_AIM OF THE TASK_:
Starting at the line containing "R207: 1k (CT, DGND) -> 1k (DGND, SENSE)" and ending at the line containing "R213: 39k (5V, VB) -> 1.2M (5V, VB)", print every line of the material below exactly, both ends included, and stop there.

**** SUPPLIED ENTRIES ****

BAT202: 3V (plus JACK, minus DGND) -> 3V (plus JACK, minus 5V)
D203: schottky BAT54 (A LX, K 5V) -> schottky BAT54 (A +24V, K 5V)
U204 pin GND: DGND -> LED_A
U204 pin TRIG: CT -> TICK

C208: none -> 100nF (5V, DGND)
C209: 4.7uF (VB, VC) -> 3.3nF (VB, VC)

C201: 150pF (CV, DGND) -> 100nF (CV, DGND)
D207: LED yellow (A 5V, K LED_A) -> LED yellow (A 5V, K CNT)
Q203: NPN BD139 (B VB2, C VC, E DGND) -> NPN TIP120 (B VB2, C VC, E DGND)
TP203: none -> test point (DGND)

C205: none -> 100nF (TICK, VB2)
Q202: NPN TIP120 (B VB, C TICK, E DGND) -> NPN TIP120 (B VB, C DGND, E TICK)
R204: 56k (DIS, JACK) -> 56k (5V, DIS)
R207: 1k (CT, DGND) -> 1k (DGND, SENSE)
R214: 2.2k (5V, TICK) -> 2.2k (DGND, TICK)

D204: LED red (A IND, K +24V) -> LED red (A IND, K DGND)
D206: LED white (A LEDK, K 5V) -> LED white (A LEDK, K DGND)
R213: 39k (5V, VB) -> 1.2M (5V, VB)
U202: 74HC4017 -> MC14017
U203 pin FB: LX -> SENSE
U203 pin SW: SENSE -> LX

****
**** SUPPLIED ENTRIES ****

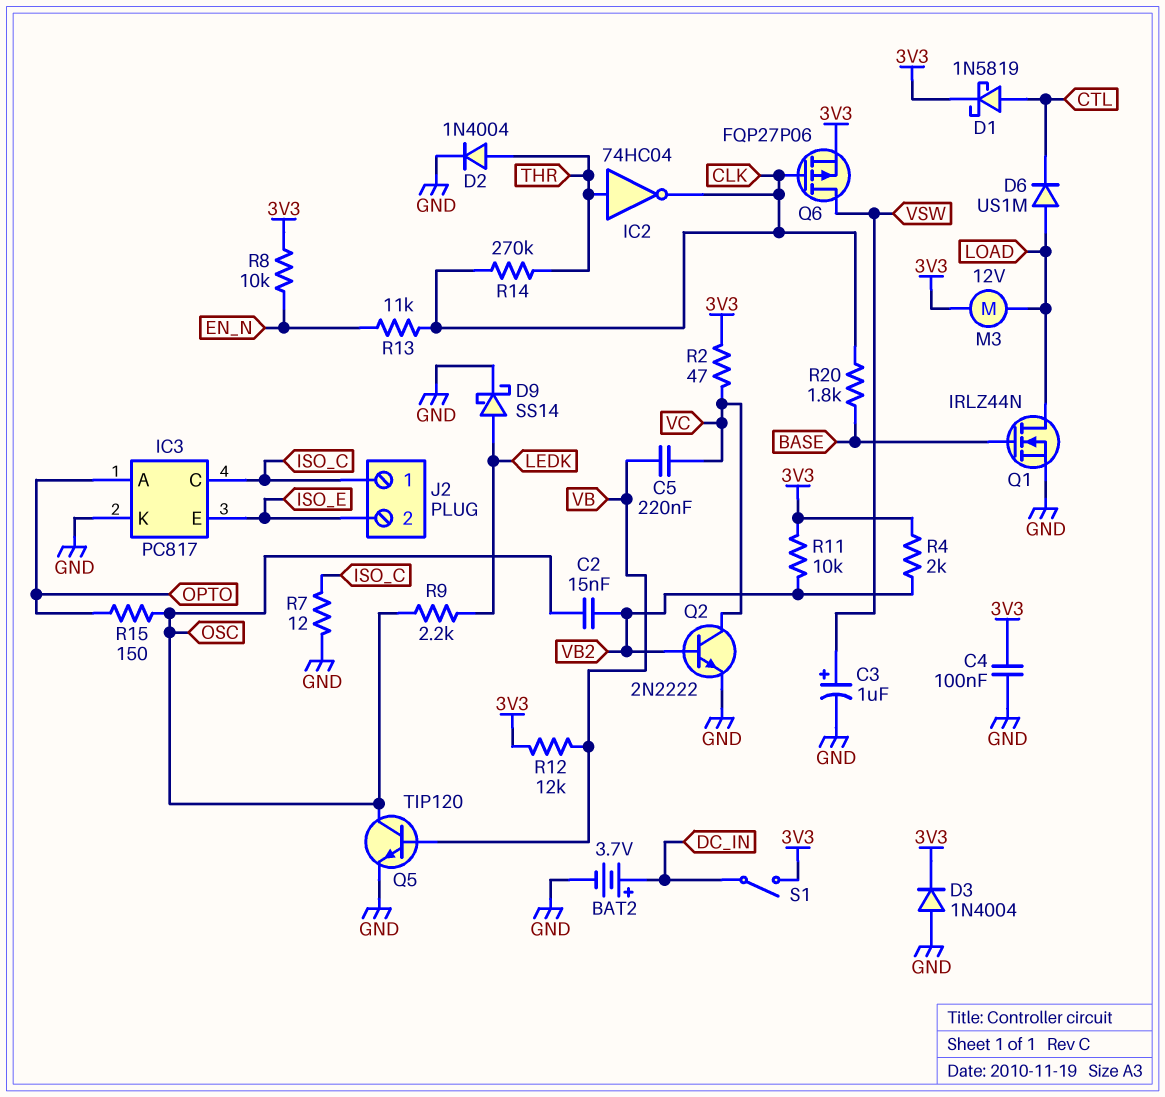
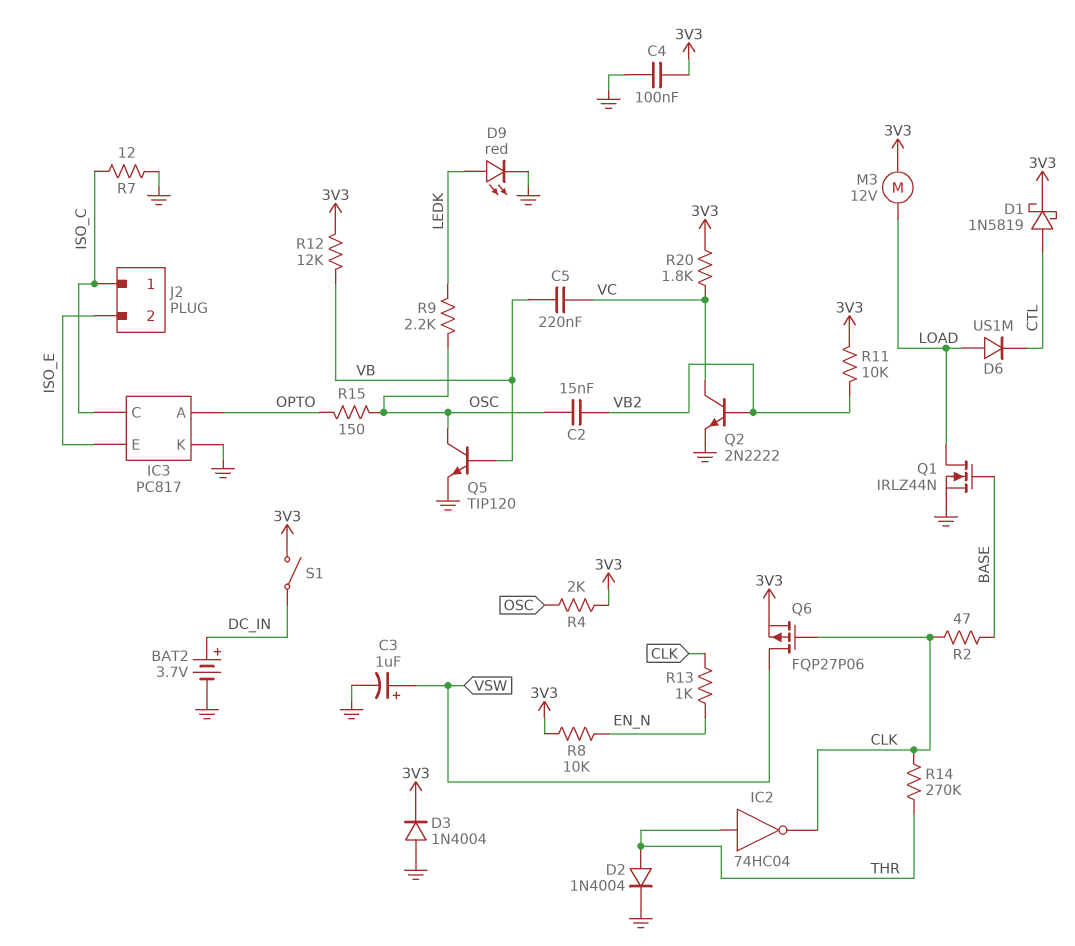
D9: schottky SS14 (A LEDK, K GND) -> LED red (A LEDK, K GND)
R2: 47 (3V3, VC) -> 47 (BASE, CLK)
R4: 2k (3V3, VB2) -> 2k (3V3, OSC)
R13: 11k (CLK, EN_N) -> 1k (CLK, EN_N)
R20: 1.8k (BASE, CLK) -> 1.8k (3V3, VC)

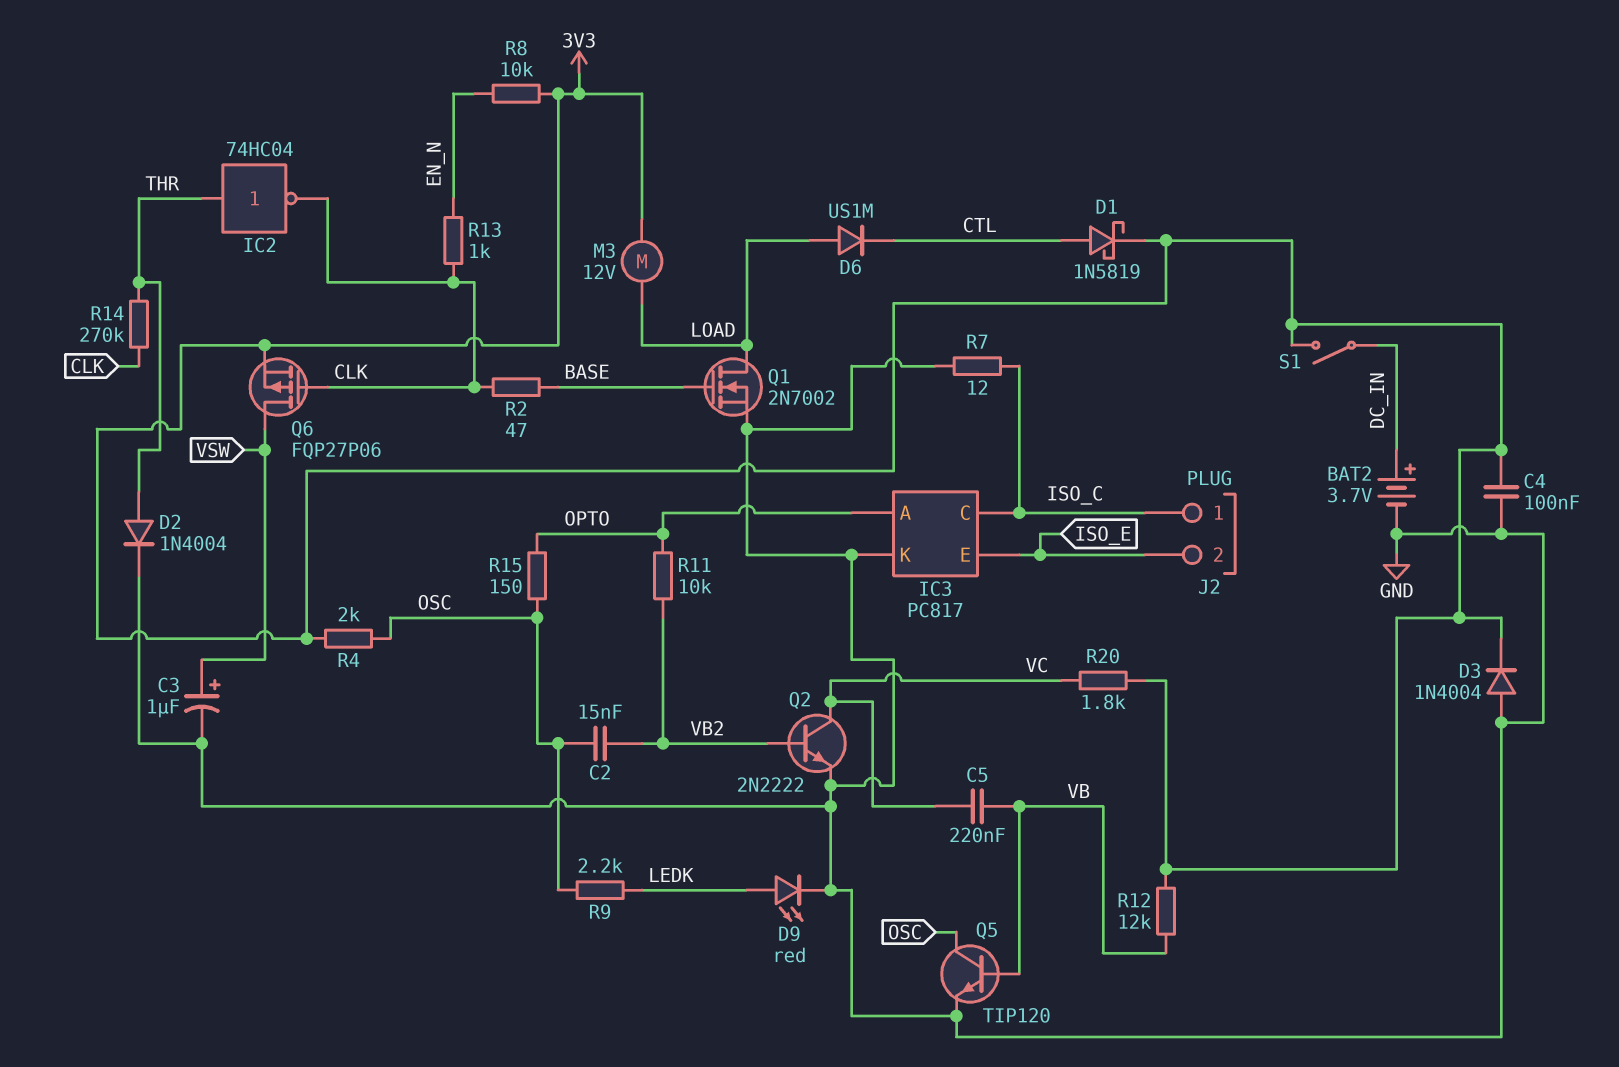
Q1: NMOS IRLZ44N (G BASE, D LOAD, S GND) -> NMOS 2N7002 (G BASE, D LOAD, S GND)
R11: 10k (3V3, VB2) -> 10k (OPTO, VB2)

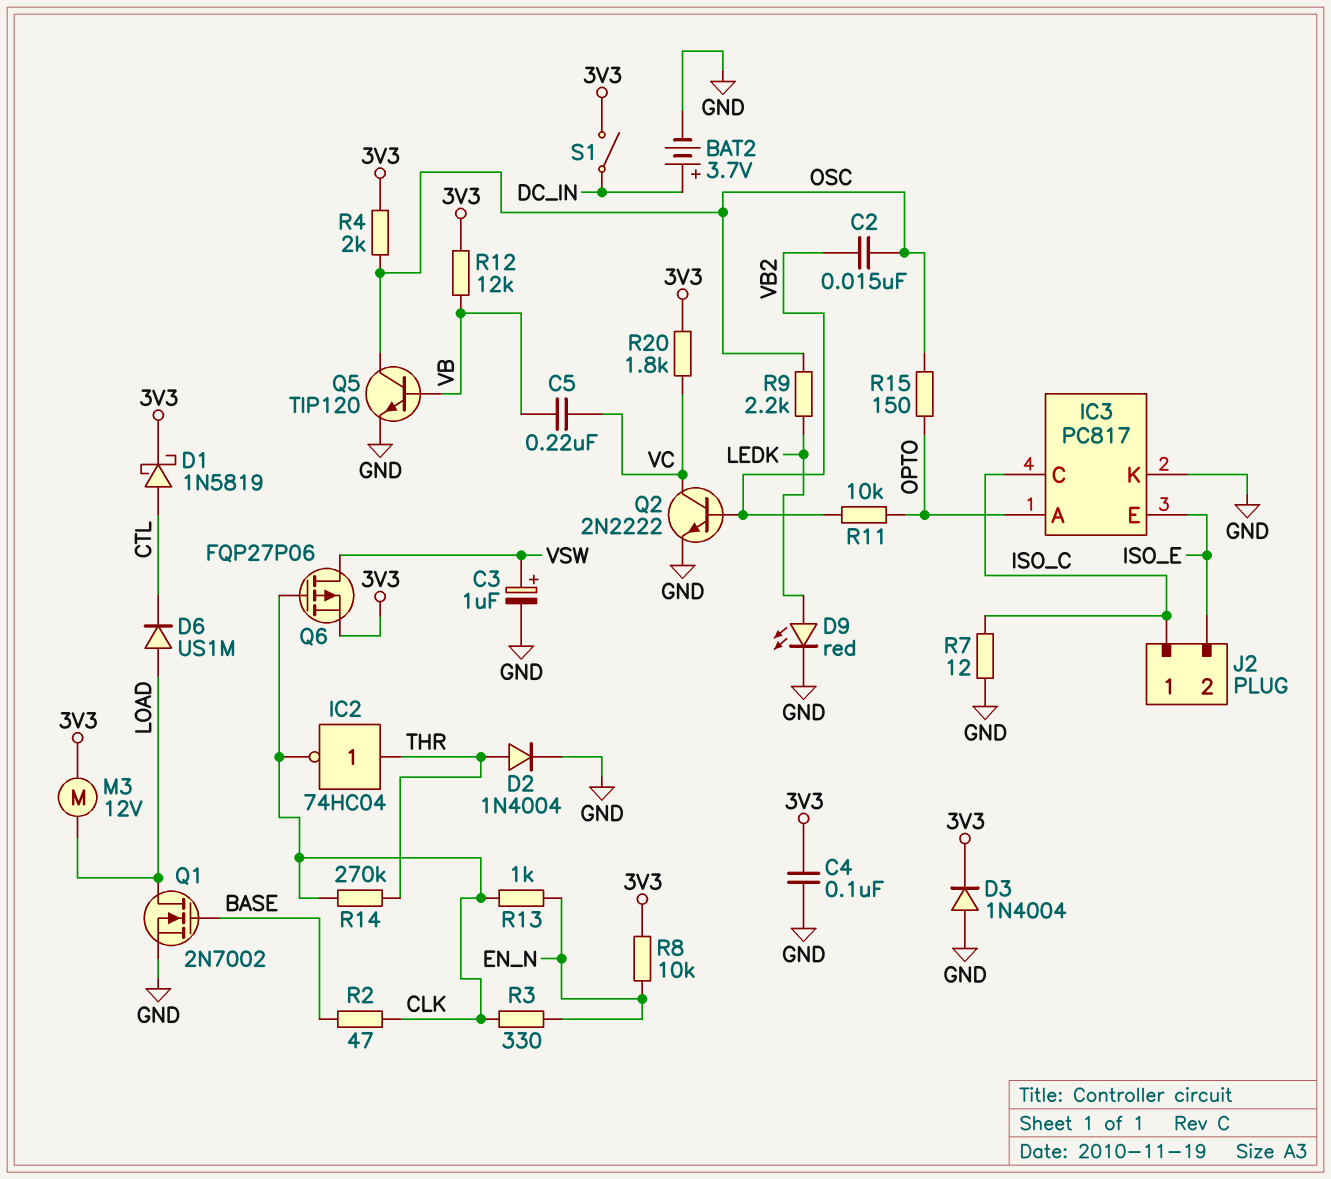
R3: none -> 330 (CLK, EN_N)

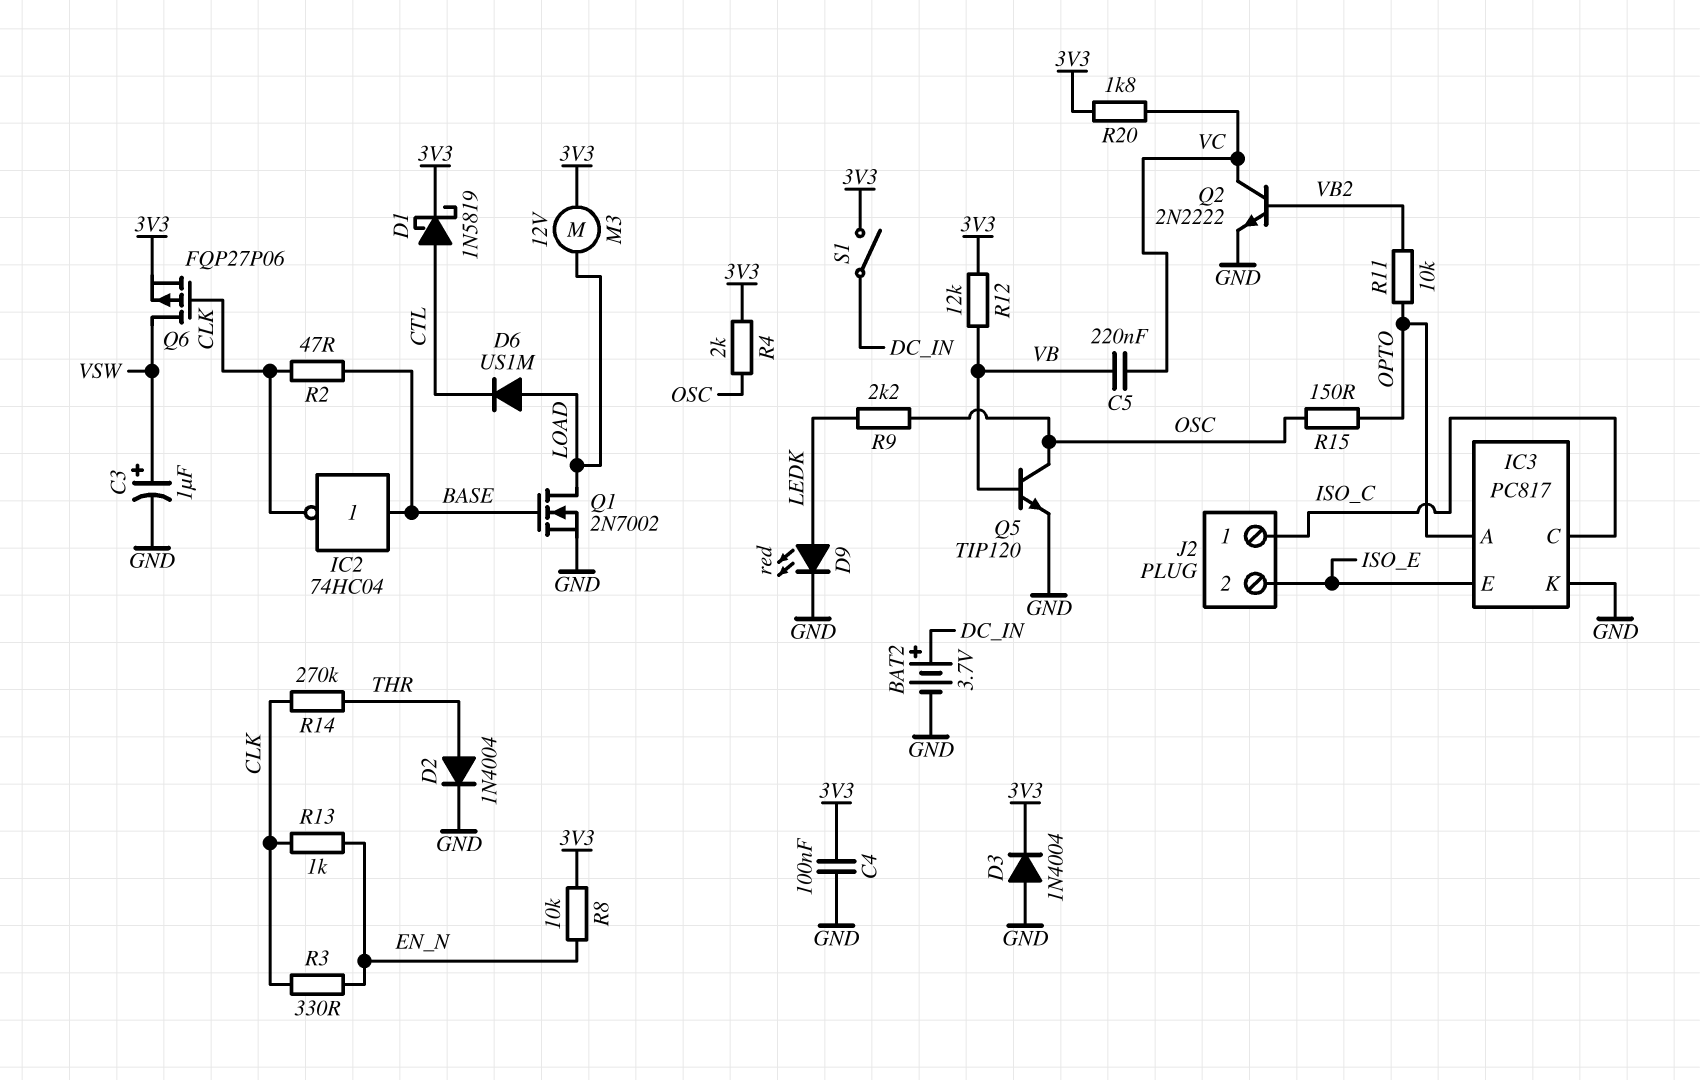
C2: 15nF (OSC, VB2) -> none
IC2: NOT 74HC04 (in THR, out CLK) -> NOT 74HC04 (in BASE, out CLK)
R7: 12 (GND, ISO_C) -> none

****

_PROBLEM SOLUTION_:
R207: 1k (CT, DGND) -> 1k (DGND, SENSE)
R214: 2.2k (5V, TICK) -> 2.2k (DGND, TICK)

D204: LED red (A IND, K +24V) -> LED red (A IND, K DGND)
D206: LED white (A LEDK, K 5V) -> LED white (A LEDK, K DGND)
R213: 39k (5V, VB) -> 1.2M (5V, VB)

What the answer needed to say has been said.